Determine the number of lines in the data below that hold "moved"; give nothing but that number.

▸ **Data shown**
────────────────────────────────────────

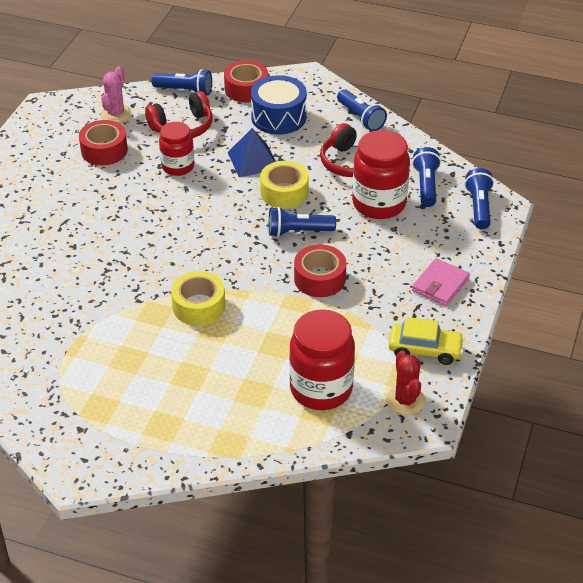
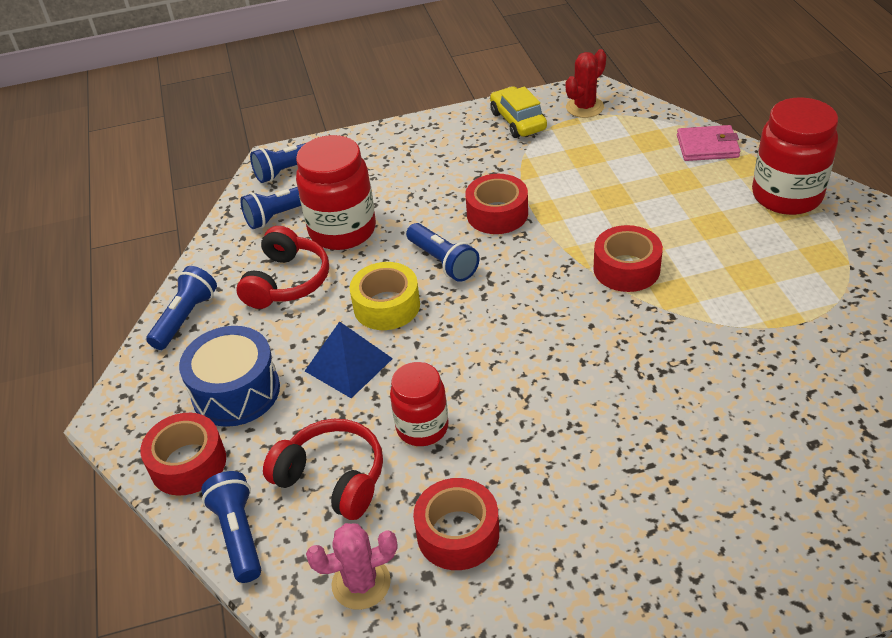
camera: 120 degrees left, 0 degrees up
yellow tape [171,271,225,326] -> red tape [593,225,663,292]
red jar [289,309,355,410] -> red jar moved to [752,97,838,215]
pink wallet [412,258,470,306] -> pink wallet moved to [677,125,740,161]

────────────────────────────────────────

▸ **Answer for the task**
2